#### What you are asked to do:
Write out again, exactly, the lines below starting at the one with "R4: 56k (0V, N023) -> 56k (N023, N026)" and ending at the one with "RT2: 4.7k (+9V, N026) -> 4.7k (+9V, VBUS)".

#### Data to process:
§
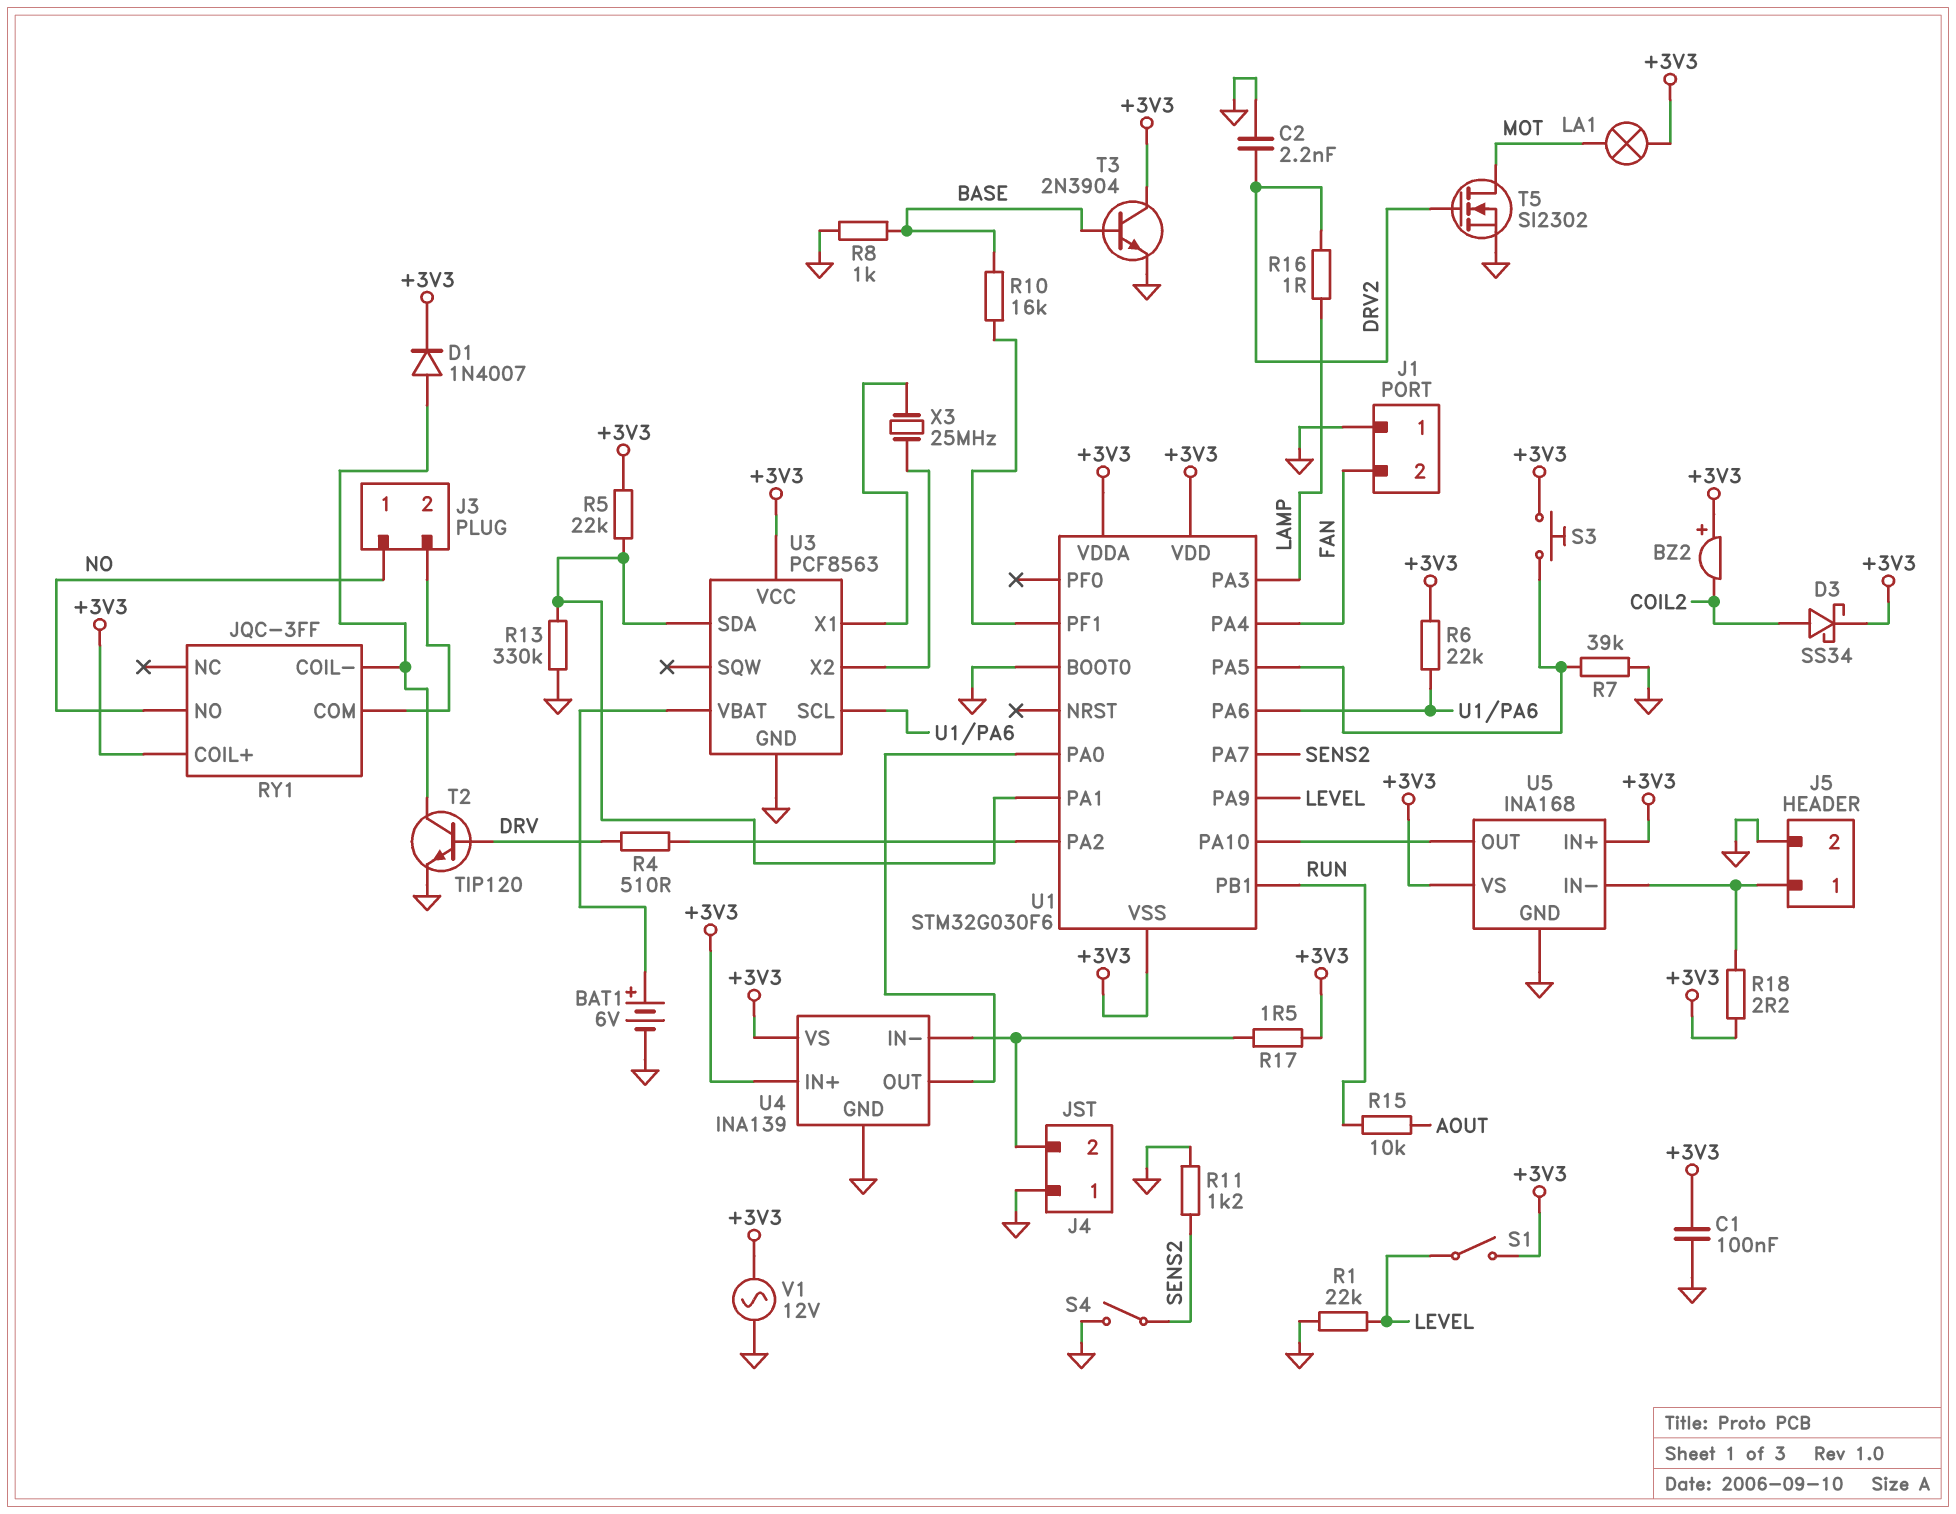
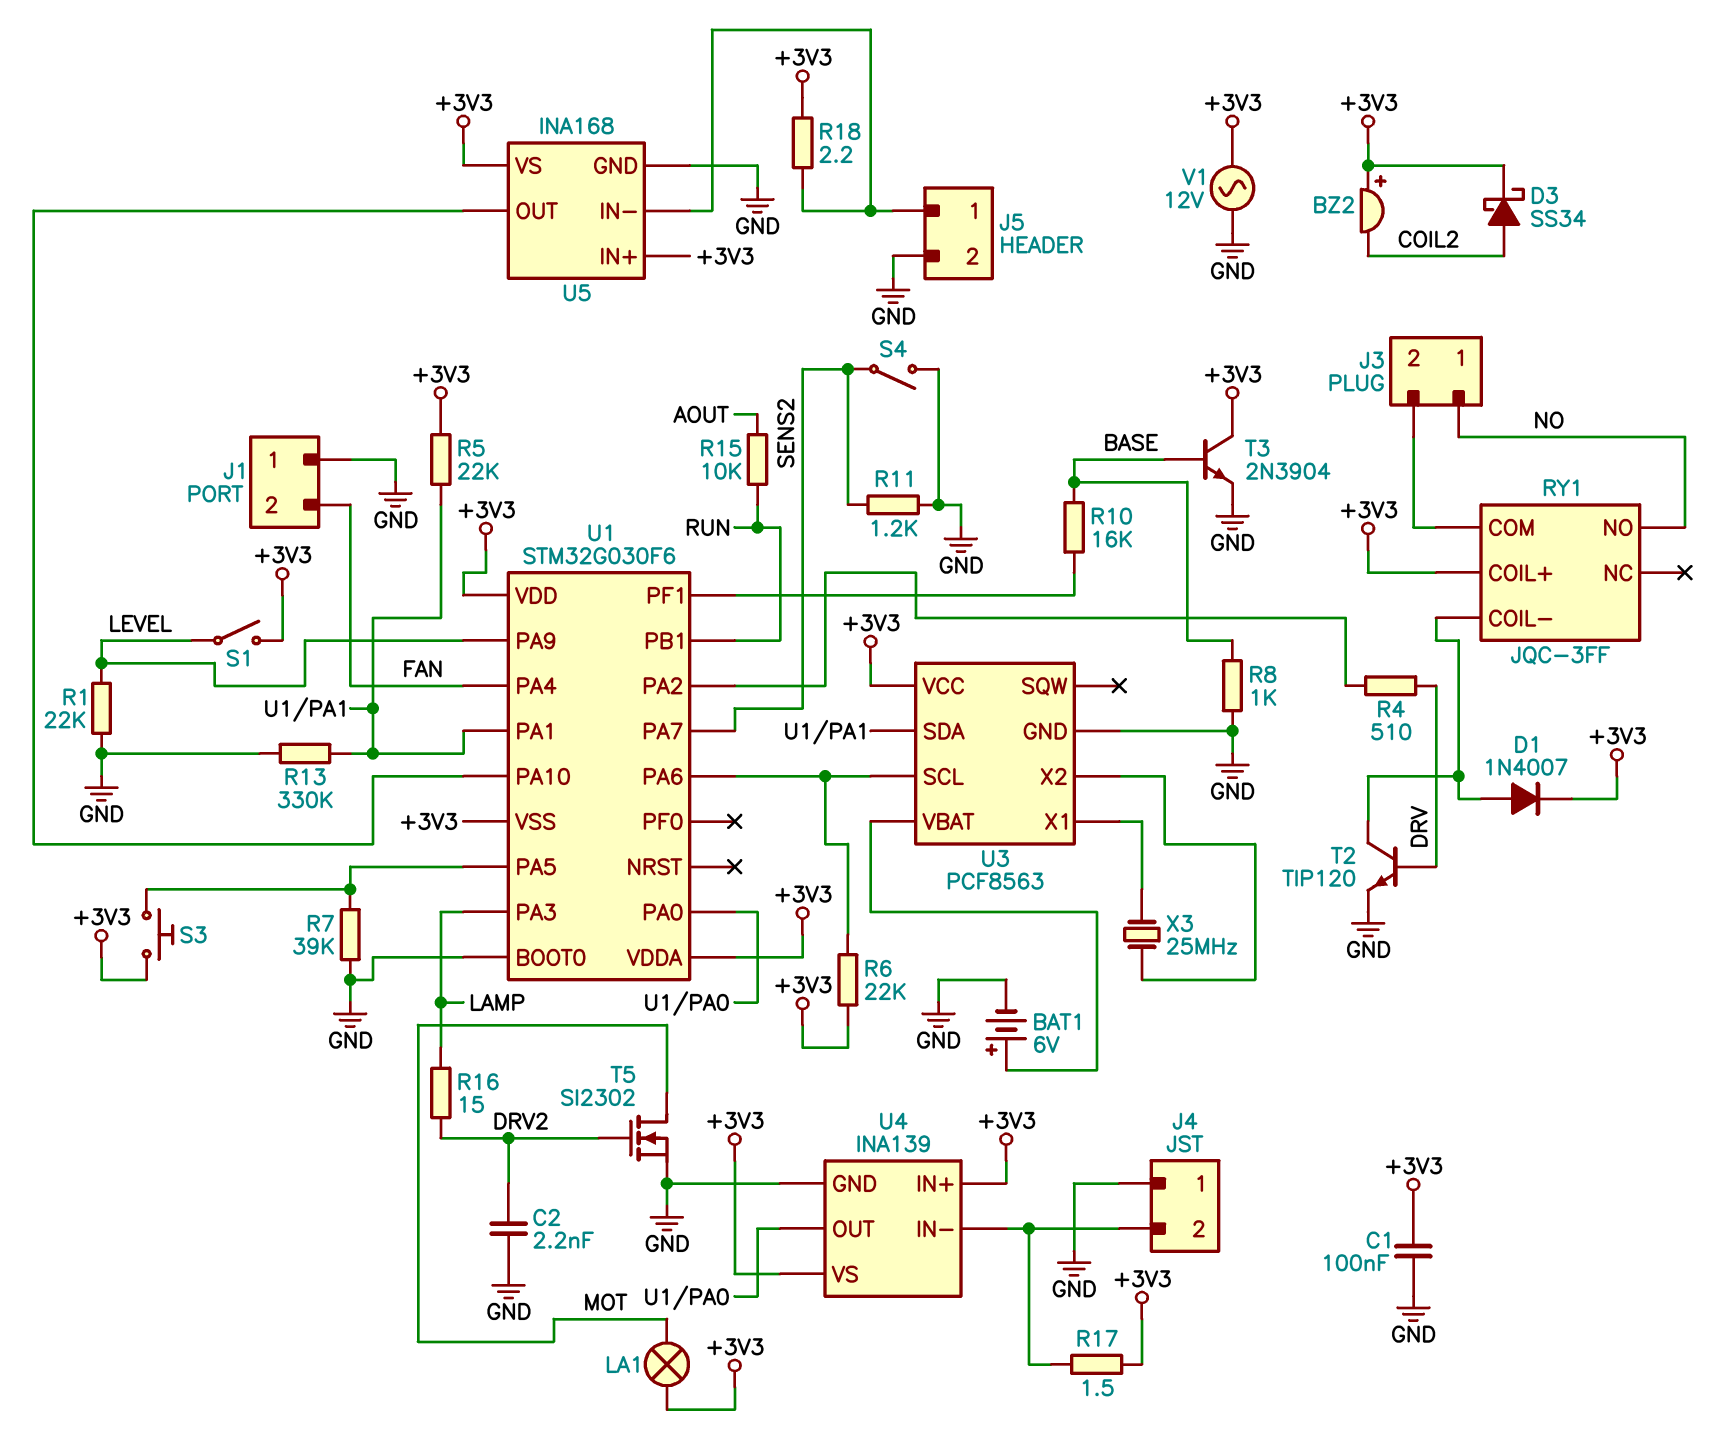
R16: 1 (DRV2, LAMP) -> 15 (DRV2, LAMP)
§
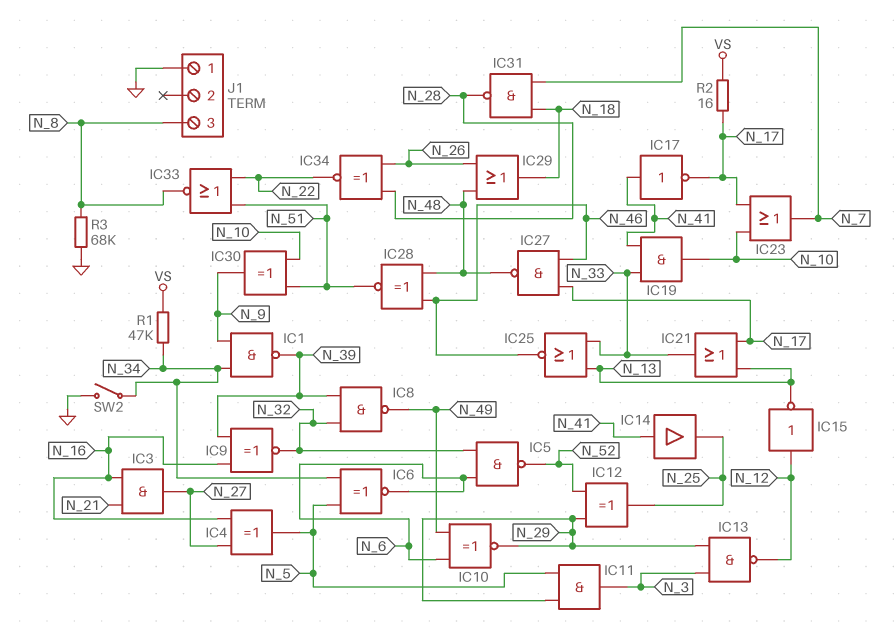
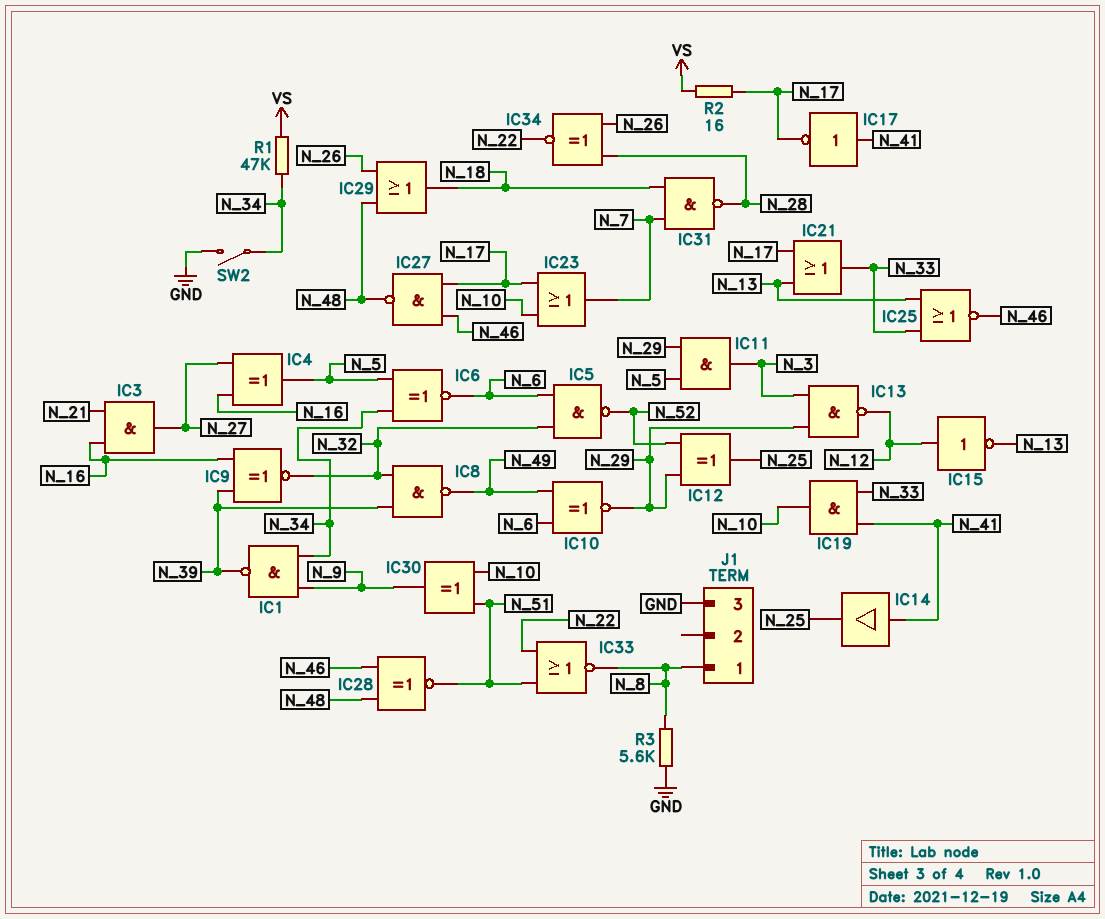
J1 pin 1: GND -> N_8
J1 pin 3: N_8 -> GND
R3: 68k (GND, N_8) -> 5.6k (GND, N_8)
§
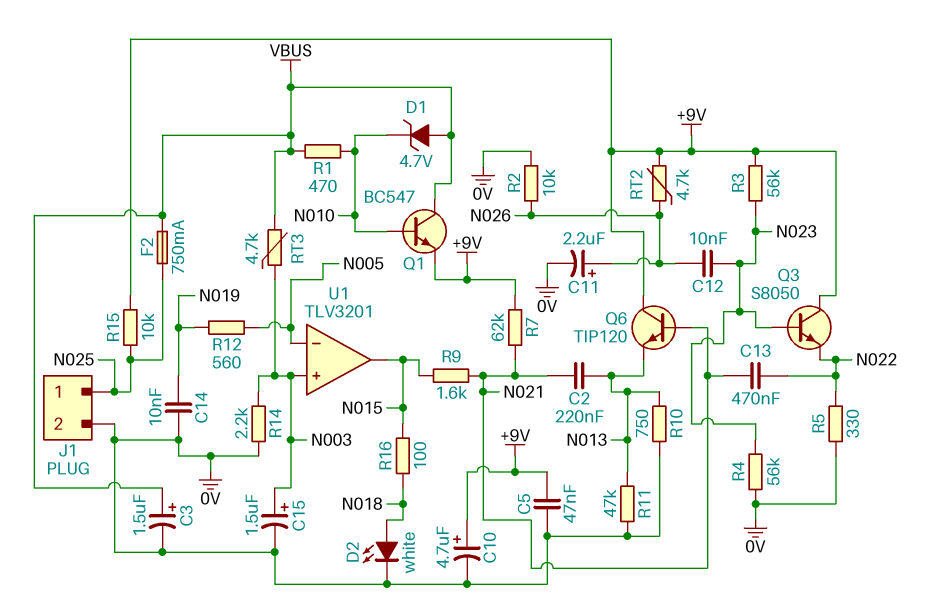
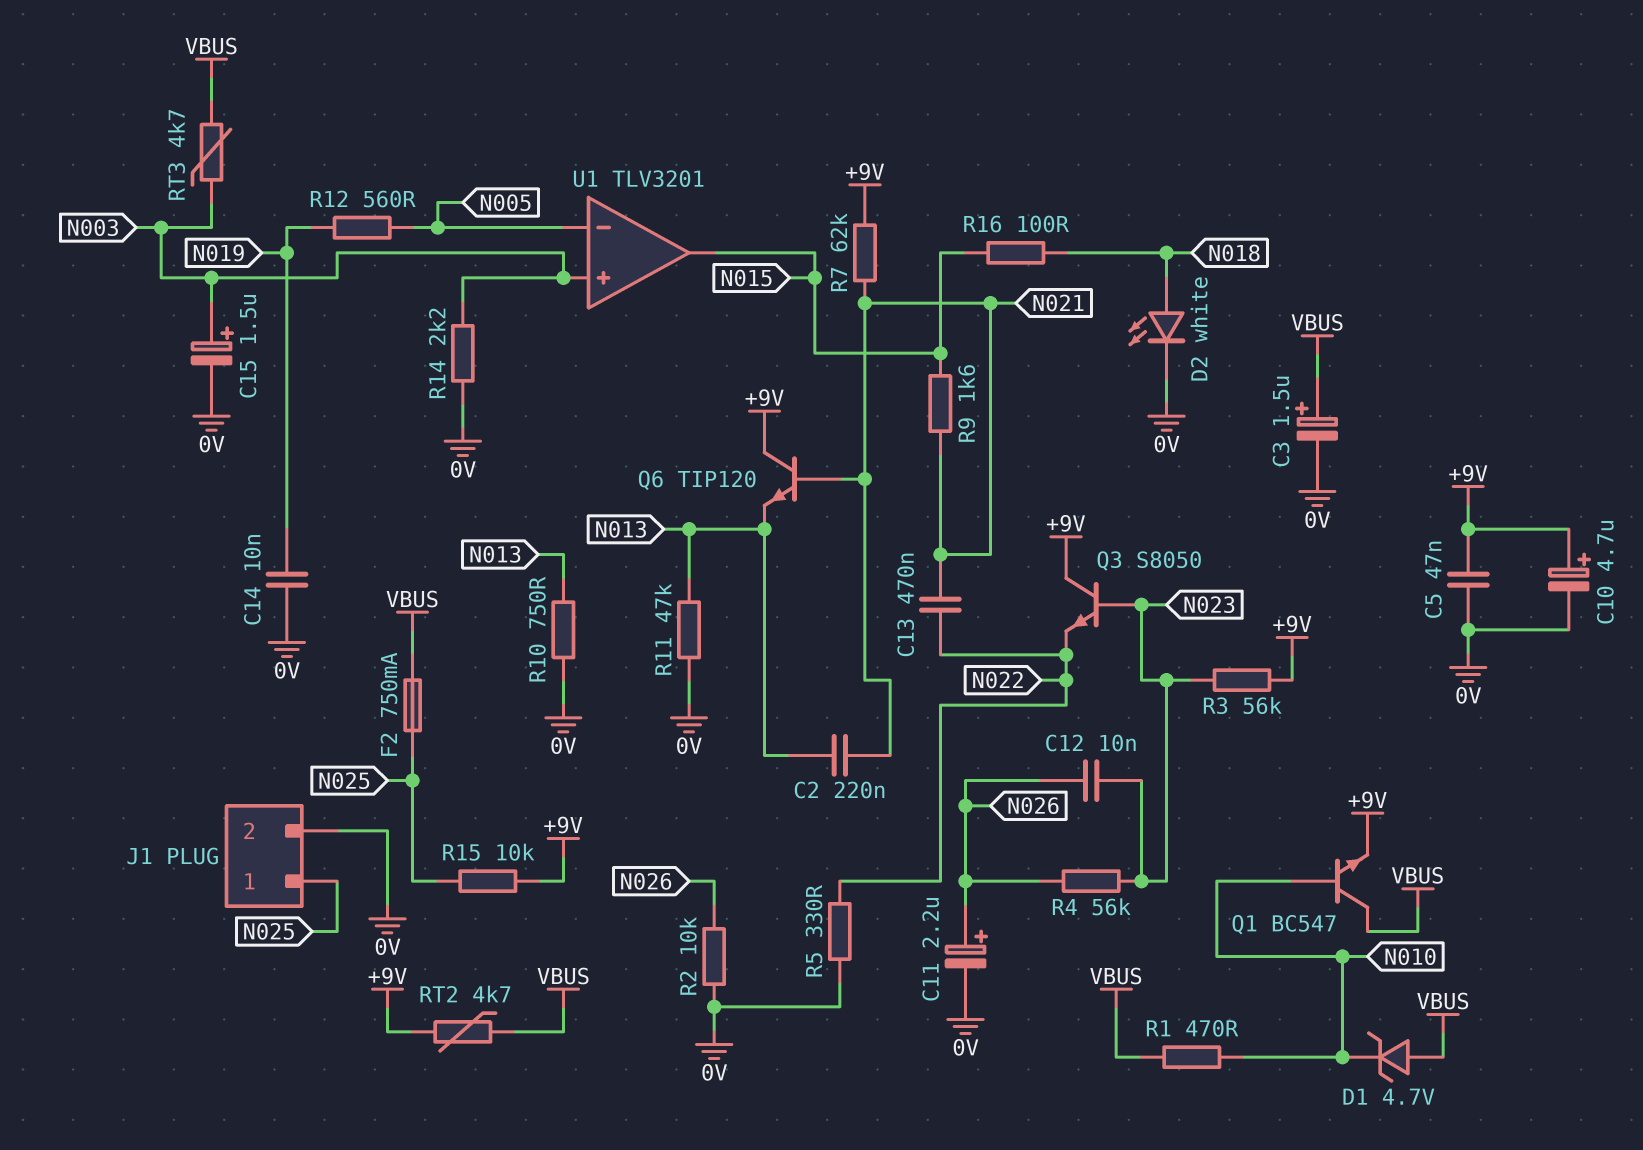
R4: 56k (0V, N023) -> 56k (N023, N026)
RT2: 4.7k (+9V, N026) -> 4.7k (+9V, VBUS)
§
#### Exercise response:
R4: 56k (0V, N023) -> 56k (N023, N026)
RT2: 4.7k (+9V, N026) -> 4.7k (+9V, VBUS)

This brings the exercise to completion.